---------- Dataset excerpts ----------

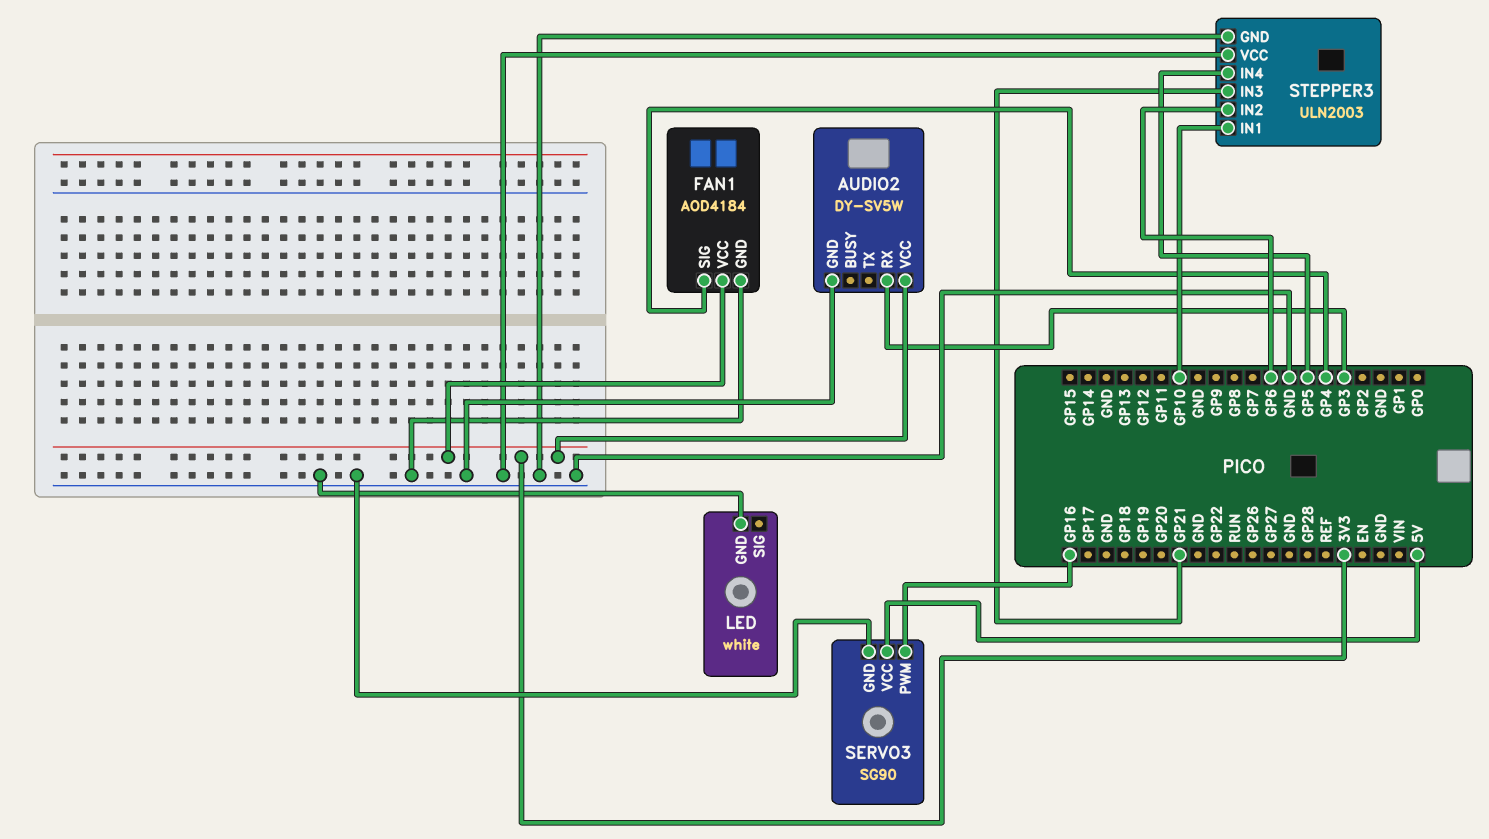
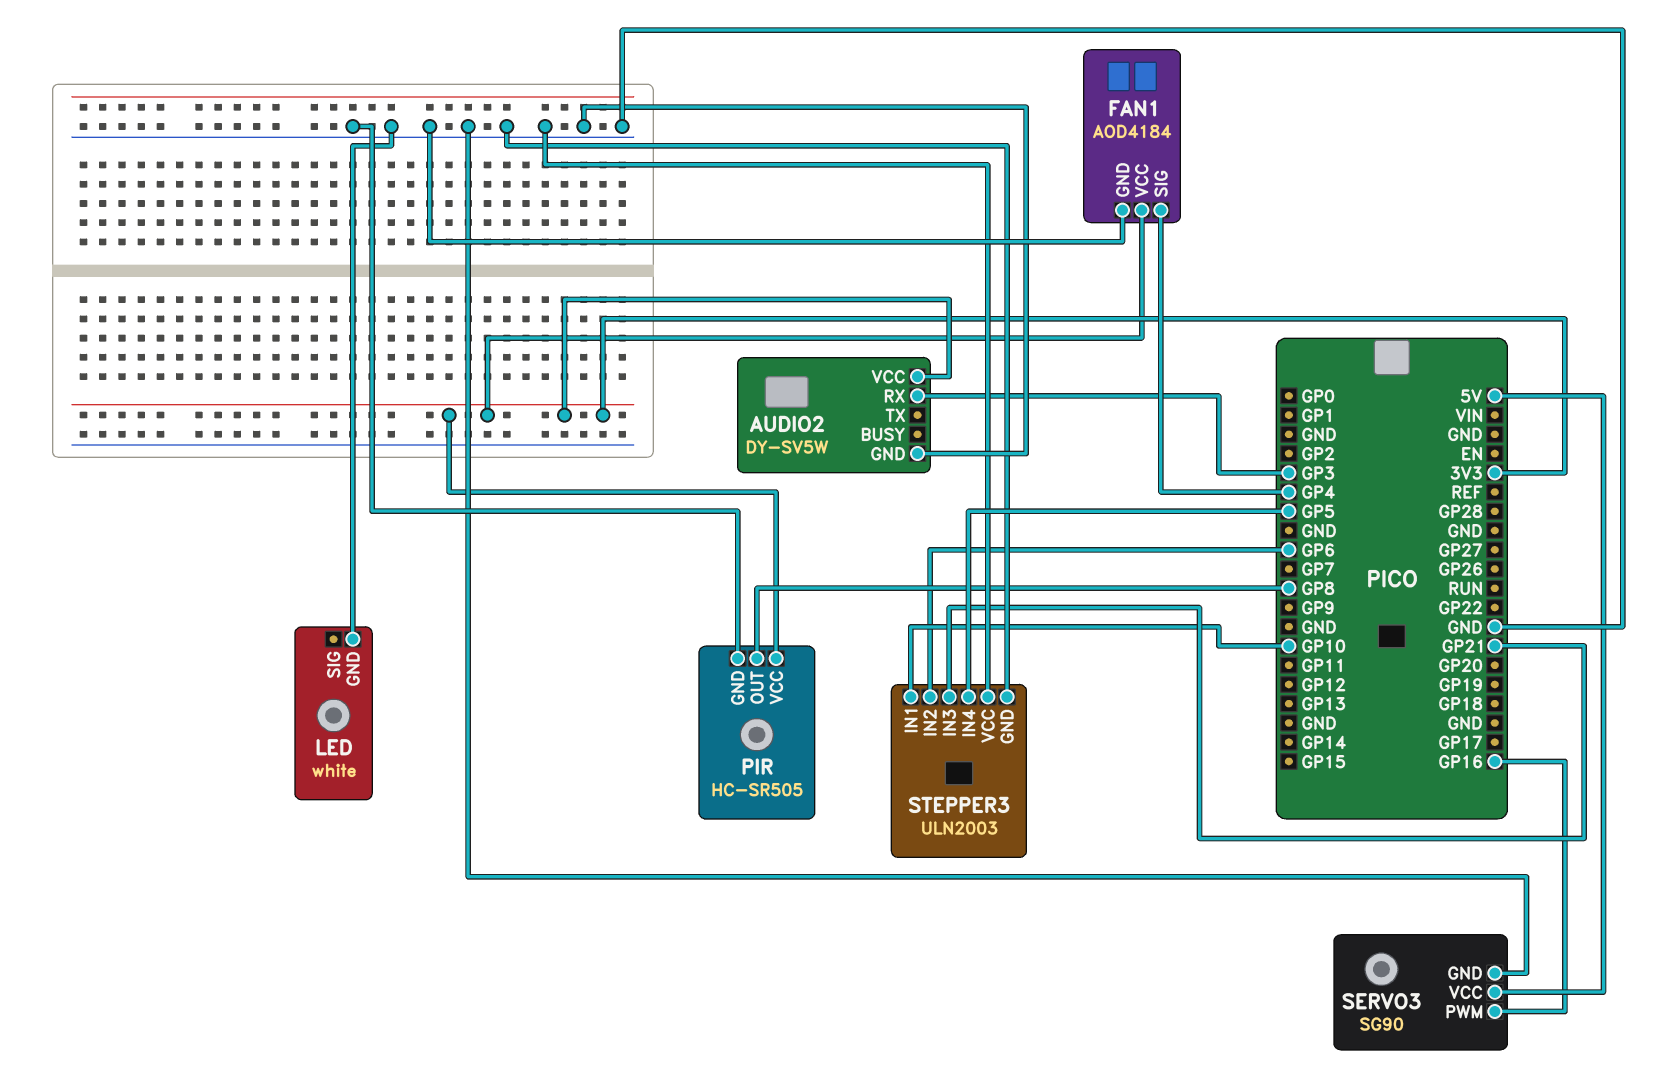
PIR: none -> HC-SR505
PIR pin GND: none -> GND
PIR pin OUT: none -> GP8
PIR pin VCC: none -> 3V3

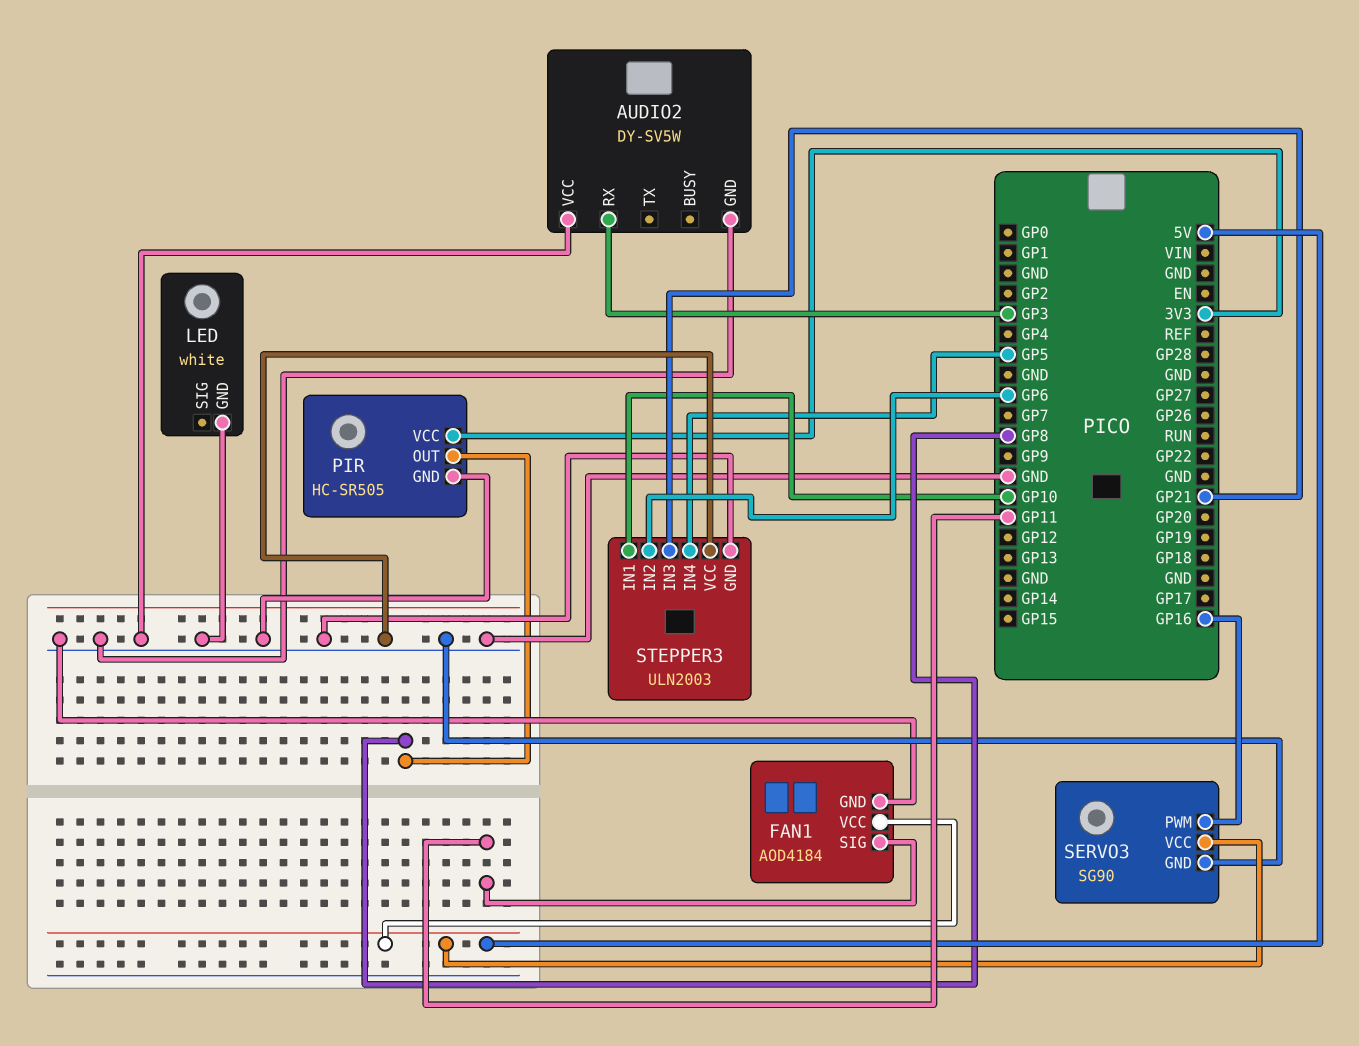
AUDIO2 pin VCC: 3V3 -> GND
FAN1 pin SIG: GP4 -> GP11
FAN1 pin VCC: 3V3 -> 5V

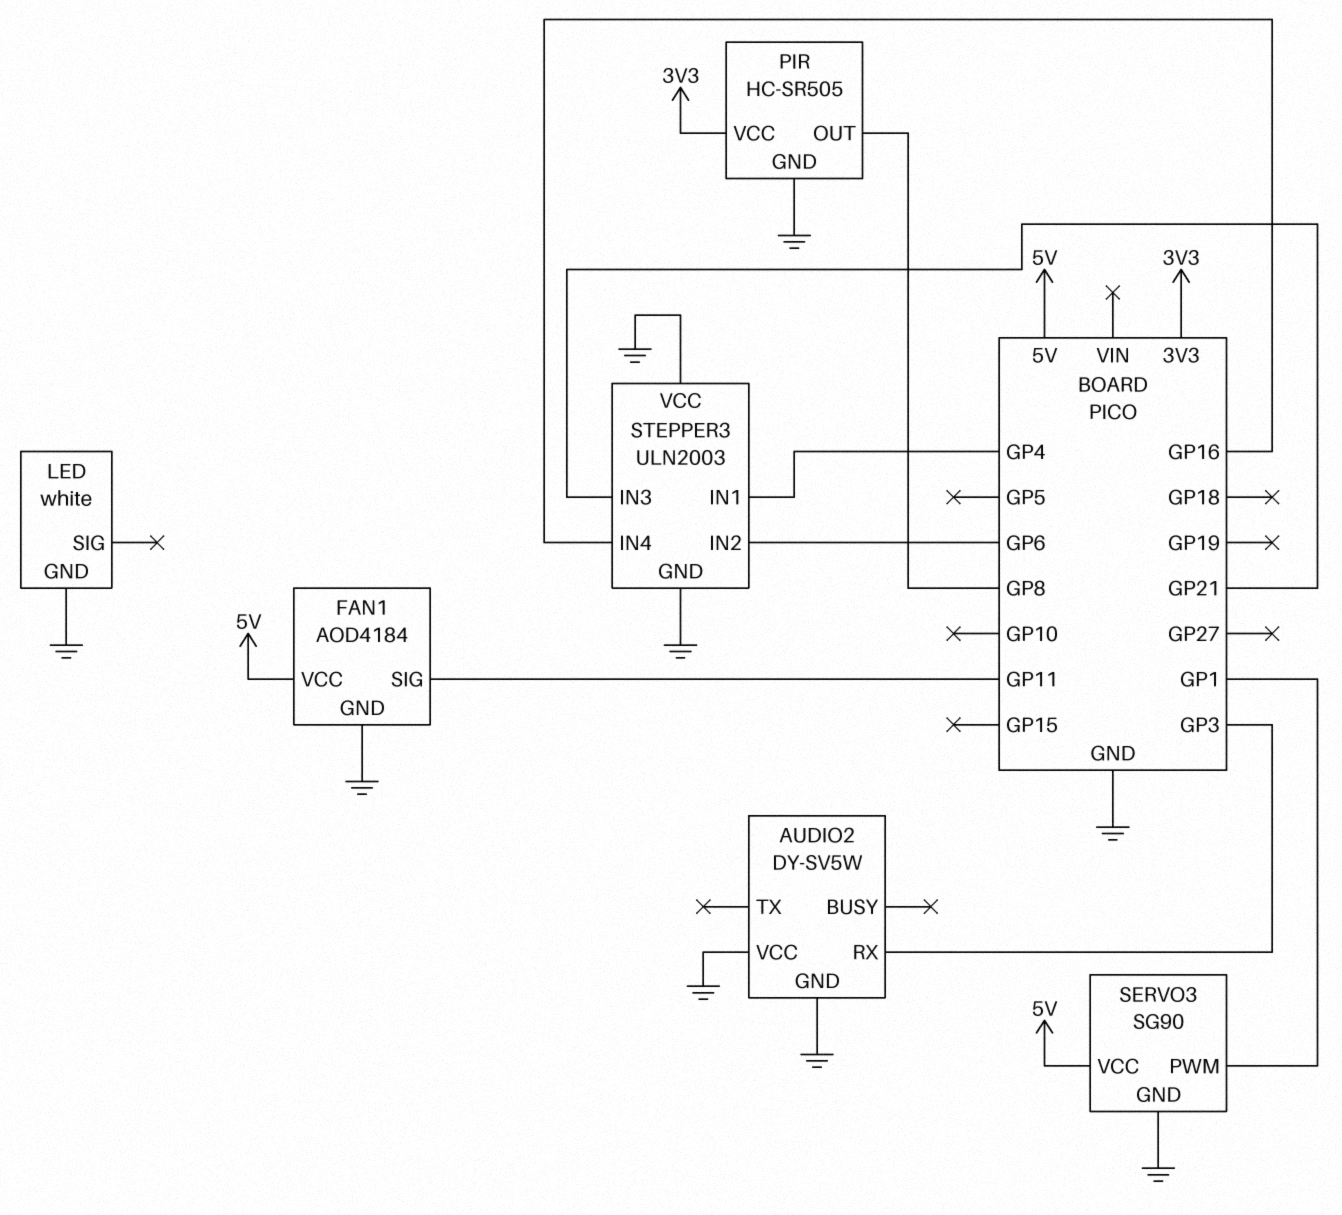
SERVO3 pin PWM: GP16 -> GP1
STEPPER3 pin IN1: GP10 -> GP4
STEPPER3 pin IN4: GP5 -> GP16

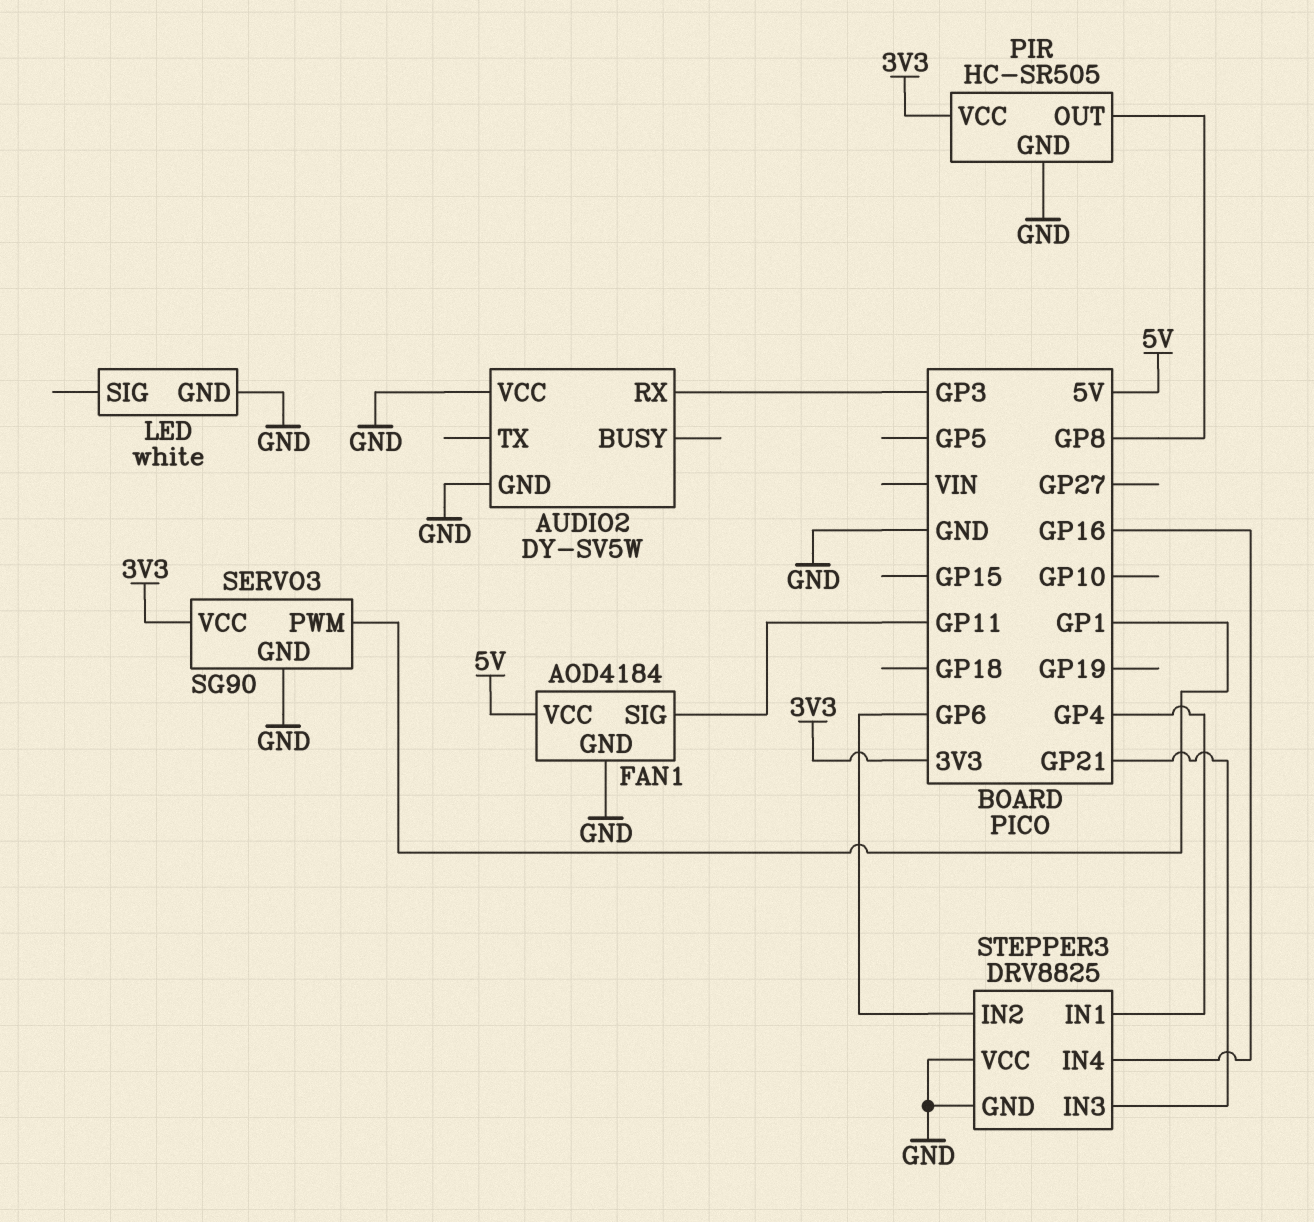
SERVO3 pin VCC: 5V -> 3V3
STEPPER3: ULN2003 -> DRV8825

----------

• **Work instruction**:
Restate all the material verbatim; omit every picture.

• **Task solution**:
PIR: none -> HC-SR505
PIR pin GND: none -> GND
PIR pin OUT: none -> GP8
PIR pin VCC: none -> 3V3

AUDIO2 pin VCC: 3V3 -> GND
FAN1 pin SIG: GP4 -> GP11
FAN1 pin VCC: 3V3 -> 5V

SERVO3 pin PWM: GP16 -> GP1
STEPPER3 pin IN1: GP10 -> GP4
STEPPER3 pin IN4: GP5 -> GP16

SERVO3 pin VCC: 5V -> 3V3
STEPPER3: ULN2003 -> DRV8825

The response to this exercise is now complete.